### AIM
Copy out every one of the following items word for word.

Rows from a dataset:
________
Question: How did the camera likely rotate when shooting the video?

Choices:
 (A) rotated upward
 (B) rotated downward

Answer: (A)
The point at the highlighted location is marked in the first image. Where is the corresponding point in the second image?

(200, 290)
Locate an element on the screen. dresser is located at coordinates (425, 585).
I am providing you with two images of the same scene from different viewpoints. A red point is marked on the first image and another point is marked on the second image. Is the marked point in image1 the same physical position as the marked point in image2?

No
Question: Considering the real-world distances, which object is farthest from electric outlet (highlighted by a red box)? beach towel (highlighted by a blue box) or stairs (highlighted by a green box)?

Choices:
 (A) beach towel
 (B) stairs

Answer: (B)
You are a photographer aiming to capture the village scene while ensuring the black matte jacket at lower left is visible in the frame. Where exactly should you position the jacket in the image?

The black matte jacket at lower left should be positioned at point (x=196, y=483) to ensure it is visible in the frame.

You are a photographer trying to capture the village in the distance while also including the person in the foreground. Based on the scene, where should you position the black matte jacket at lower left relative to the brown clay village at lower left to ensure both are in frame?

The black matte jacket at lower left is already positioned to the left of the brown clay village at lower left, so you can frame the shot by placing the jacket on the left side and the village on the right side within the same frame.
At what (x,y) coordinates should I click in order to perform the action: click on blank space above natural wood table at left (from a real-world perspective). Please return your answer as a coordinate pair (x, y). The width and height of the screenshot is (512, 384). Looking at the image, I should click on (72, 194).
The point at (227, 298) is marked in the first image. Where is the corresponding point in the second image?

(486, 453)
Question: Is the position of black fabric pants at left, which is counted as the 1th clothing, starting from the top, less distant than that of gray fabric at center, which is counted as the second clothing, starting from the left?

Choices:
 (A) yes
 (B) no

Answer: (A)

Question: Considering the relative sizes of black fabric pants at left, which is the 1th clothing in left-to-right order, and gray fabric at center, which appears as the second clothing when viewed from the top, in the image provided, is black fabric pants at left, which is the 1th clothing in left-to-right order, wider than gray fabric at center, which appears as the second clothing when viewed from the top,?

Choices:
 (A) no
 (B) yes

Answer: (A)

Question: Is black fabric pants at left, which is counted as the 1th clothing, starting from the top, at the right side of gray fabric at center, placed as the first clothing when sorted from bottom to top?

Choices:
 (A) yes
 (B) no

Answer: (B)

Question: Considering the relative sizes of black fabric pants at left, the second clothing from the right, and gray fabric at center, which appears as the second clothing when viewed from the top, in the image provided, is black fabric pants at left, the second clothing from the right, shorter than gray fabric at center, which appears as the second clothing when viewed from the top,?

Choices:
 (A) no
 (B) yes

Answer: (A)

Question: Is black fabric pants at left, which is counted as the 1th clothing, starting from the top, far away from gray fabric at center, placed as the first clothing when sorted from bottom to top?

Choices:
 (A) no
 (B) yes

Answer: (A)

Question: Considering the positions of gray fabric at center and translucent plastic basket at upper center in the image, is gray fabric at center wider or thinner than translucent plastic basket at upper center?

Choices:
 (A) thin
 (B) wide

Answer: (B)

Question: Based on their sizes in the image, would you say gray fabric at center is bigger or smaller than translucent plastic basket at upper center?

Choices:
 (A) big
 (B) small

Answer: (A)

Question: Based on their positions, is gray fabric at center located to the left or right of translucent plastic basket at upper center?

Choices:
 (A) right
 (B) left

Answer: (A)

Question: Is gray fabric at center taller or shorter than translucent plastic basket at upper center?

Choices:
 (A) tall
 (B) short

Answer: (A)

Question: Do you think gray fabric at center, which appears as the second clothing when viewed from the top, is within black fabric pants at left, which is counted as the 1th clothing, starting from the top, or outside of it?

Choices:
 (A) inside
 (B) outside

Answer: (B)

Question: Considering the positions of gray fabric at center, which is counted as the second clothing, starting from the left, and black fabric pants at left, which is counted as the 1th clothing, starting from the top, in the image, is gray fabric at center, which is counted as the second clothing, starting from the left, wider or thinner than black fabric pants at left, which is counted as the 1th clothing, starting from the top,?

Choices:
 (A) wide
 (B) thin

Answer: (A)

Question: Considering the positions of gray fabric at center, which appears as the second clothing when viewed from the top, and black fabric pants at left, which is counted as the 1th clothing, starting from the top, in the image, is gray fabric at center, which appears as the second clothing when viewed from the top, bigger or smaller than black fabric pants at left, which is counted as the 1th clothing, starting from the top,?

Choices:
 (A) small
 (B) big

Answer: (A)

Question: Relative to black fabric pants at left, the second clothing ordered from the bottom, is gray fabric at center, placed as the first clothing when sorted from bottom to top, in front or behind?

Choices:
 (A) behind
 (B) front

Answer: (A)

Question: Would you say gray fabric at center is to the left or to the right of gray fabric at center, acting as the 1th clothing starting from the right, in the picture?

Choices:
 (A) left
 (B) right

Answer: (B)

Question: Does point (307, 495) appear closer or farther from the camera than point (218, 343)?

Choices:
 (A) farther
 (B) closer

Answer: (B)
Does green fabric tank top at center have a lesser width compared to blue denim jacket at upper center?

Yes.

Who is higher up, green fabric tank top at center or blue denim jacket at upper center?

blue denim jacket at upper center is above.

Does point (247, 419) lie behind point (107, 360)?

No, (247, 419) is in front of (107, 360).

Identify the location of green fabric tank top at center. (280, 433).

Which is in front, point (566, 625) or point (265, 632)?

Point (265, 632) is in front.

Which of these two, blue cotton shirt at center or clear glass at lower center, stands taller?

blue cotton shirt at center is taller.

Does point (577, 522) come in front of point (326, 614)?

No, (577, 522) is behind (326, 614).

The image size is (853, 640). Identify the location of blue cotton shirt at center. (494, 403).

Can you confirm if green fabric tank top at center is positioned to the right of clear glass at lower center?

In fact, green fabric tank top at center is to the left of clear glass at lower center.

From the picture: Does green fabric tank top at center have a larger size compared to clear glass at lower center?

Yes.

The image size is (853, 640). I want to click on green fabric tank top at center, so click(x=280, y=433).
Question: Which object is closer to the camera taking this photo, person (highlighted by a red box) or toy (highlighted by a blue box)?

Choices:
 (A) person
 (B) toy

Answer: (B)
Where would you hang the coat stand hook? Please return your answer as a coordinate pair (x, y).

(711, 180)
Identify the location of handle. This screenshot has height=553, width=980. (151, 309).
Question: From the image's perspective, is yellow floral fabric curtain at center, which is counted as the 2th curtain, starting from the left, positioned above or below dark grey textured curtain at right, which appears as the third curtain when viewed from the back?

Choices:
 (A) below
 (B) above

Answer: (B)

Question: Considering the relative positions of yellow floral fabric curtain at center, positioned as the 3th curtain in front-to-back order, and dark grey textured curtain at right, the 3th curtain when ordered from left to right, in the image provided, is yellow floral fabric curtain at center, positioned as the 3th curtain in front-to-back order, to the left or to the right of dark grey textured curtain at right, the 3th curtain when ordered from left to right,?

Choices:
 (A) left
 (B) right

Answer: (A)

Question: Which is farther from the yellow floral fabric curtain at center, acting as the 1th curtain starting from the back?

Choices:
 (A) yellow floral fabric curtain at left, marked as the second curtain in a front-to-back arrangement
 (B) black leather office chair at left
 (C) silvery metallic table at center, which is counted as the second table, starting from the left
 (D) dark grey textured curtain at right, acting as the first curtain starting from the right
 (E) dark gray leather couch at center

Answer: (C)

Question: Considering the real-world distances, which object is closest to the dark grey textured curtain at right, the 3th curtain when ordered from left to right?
________
### TASK RESULT
Question: How did the camera likely rotate when shooting the video?

Choices:
 (A) rotated upward
 (B) rotated downward

Answer: (A)
The point at the highlighted location is marked in the first image. Where is the corresponding point in the second image?

(200, 290)
Locate an element on the screen. dresser is located at coordinates (425, 585).
I am providing you with two images of the same scene from different viewpoints. A red point is marked on the first image and another point is marked on the second image. Is the marked point in image1 the same physical position as the marked point in image2?

No
Question: Considering the real-world distances, which object is farthest from electric outlet (highlighted by a red box)? beach towel (highlighted by a blue box) or stairs (highlighted by a green box)?

Choices:
 (A) beach towel
 (B) stairs

Answer: (B)
You are a photographer aiming to capture the village scene while ensuring the black matte jacket at lower left is visible in the frame. Where exactly should you position the jacket in the image?

The black matte jacket at lower left should be positioned at point (x=196, y=483) to ensure it is visible in the frame.

You are a photographer trying to capture the village in the distance while also including the person in the foreground. Based on the scene, where should you position the black matte jacket at lower left relative to the brown clay village at lower left to ensure both are in frame?

The black matte jacket at lower left is already positioned to the left of the brown clay village at lower left, so you can frame the shot by placing the jacket on the left side and the village on the right side within the same frame.
At what (x,y) coordinates should I click in order to perform the action: click on blank space above natural wood table at left (from a real-world perspective). Please return your answer as a coordinate pair (x, y). The width and height of the screenshot is (512, 384). Looking at the image, I should click on (72, 194).
The point at (227, 298) is marked in the first image. Where is the corresponding point in the second image?

(486, 453)
Question: Is the position of black fabric pants at left, which is counted as the 1th clothing, starting from the top, less distant than that of gray fabric at center, which is counted as the second clothing, starting from the left?

Choices:
 (A) yes
 (B) no

Answer: (A)

Question: Considering the relative sizes of black fabric pants at left, which is the 1th clothing in left-to-right order, and gray fabric at center, which appears as the second clothing when viewed from the top, in the image provided, is black fabric pants at left, which is the 1th clothing in left-to-right order, wider than gray fabric at center, which appears as the second clothing when viewed from the top,?

Choices:
 (A) no
 (B) yes

Answer: (A)

Question: Is black fabric pants at left, which is counted as the 1th clothing, starting from the top, at the right side of gray fabric at center, placed as the first clothing when sorted from bottom to top?

Choices:
 (A) yes
 (B) no

Answer: (B)

Question: Considering the relative sizes of black fabric pants at left, the second clothing from the right, and gray fabric at center, which appears as the second clothing when viewed from the top, in the image provided, is black fabric pants at left, the second clothing from the right, shorter than gray fabric at center, which appears as the second clothing when viewed from the top,?

Choices:
 (A) no
 (B) yes

Answer: (A)

Question: Is black fabric pants at left, which is counted as the 1th clothing, starting from the top, far away from gray fabric at center, placed as the first clothing when sorted from bottom to top?

Choices:
 (A) no
 (B) yes

Answer: (A)

Question: Considering the positions of gray fabric at center and translucent plastic basket at upper center in the image, is gray fabric at center wider or thinner than translucent plastic basket at upper center?

Choices:
 (A) thin
 (B) wide

Answer: (B)

Question: Based on their sizes in the image, would you say gray fabric at center is bigger or smaller than translucent plastic basket at upper center?

Choices:
 (A) big
 (B) small

Answer: (A)

Question: Based on their positions, is gray fabric at center located to the left or right of translucent plastic basket at upper center?

Choices:
 (A) right
 (B) left

Answer: (A)

Question: Is gray fabric at center taller or shorter than translucent plastic basket at upper center?

Choices:
 (A) tall
 (B) short

Answer: (A)

Question: Do you think gray fabric at center, which appears as the second clothing when viewed from the top, is within black fabric pants at left, which is counted as the 1th clothing, starting from the top, or outside of it?

Choices:
 (A) inside
 (B) outside

Answer: (B)

Question: Considering the positions of gray fabric at center, which is counted as the second clothing, starting from the left, and black fabric pants at left, which is counted as the 1th clothing, starting from the top, in the image, is gray fabric at center, which is counted as the second clothing, starting from the left, wider or thinner than black fabric pants at left, which is counted as the 1th clothing, starting from the top,?

Choices:
 (A) wide
 (B) thin

Answer: (A)

Question: Considering the positions of gray fabric at center, which appears as the second clothing when viewed from the top, and black fabric pants at left, which is counted as the 1th clothing, starting from the top, in the image, is gray fabric at center, which appears as the second clothing when viewed from the top, bigger or smaller than black fabric pants at left, which is counted as the 1th clothing, starting from the top,?

Choices:
 (A) small
 (B) big

Answer: (A)

Question: Relative to black fabric pants at left, the second clothing ordered from the bottom, is gray fabric at center, placed as the first clothing when sorted from bottom to top, in front or behind?

Choices:
 (A) behind
 (B) front

Answer: (A)

Question: Would you say gray fabric at center is to the left or to the right of gray fabric at center, acting as the 1th clothing starting from the right, in the picture?

Choices:
 (A) left
 (B) right

Answer: (B)

Question: Does point (307, 495) appear closer or farther from the camera than point (218, 343)?

Choices:
 (A) farther
 (B) closer

Answer: (B)
Does green fabric tank top at center have a lesser width compared to blue denim jacket at upper center?

Yes.

Who is higher up, green fabric tank top at center or blue denim jacket at upper center?

blue denim jacket at upper center is above.

Does point (247, 419) lie behind point (107, 360)?

No, (247, 419) is in front of (107, 360).

Identify the location of green fabric tank top at center. (280, 433).

Which is in front, point (566, 625) or point (265, 632)?

Point (265, 632) is in front.

Which of these two, blue cotton shirt at center or clear glass at lower center, stands taller?

blue cotton shirt at center is taller.

Does point (577, 522) come in front of point (326, 614)?

No, (577, 522) is behind (326, 614).

The image size is (853, 640). Identify the location of blue cotton shirt at center. (494, 403).

Can you confirm if green fabric tank top at center is positioned to the right of clear glass at lower center?

In fact, green fabric tank top at center is to the left of clear glass at lower center.

From the picture: Does green fabric tank top at center have a larger size compared to clear glass at lower center?

Yes.

The image size is (853, 640). I want to click on green fabric tank top at center, so click(x=280, y=433).
Question: Which object is closer to the camera taking this photo, person (highlighted by a red box) or toy (highlighted by a blue box)?

Choices:
 (A) person
 (B) toy

Answer: (B)
Where would you hang the coat stand hook? Please return your answer as a coordinate pair (x, y).

(711, 180)
Identify the location of handle. This screenshot has height=553, width=980. (151, 309).
Question: From the image's perspective, is yellow floral fabric curtain at center, which is counted as the 2th curtain, starting from the left, positioned above or below dark grey textured curtain at right, which appears as the third curtain when viewed from the back?

Choices:
 (A) below
 (B) above

Answer: (B)

Question: Considering the relative positions of yellow floral fabric curtain at center, positioned as the 3th curtain in front-to-back order, and dark grey textured curtain at right, the 3th curtain when ordered from left to right, in the image provided, is yellow floral fabric curtain at center, positioned as the 3th curtain in front-to-back order, to the left or to the right of dark grey textured curtain at right, the 3th curtain when ordered from left to right,?

Choices:
 (A) left
 (B) right

Answer: (A)

Question: Which is farther from the yellow floral fabric curtain at center, acting as the 1th curtain starting from the back?

Choices:
 (A) yellow floral fabric curtain at left, marked as the second curtain in a front-to-back arrangement
 (B) black leather office chair at left
 (C) silvery metallic table at center, which is counted as the second table, starting from the left
 (D) dark grey textured curtain at right, acting as the first curtain starting from the right
 (E) dark gray leather couch at center

Answer: (C)

Question: Considering the real-world distances, which object is closest to the dark grey textured curtain at right, the 3th curtain when ordered from left to right?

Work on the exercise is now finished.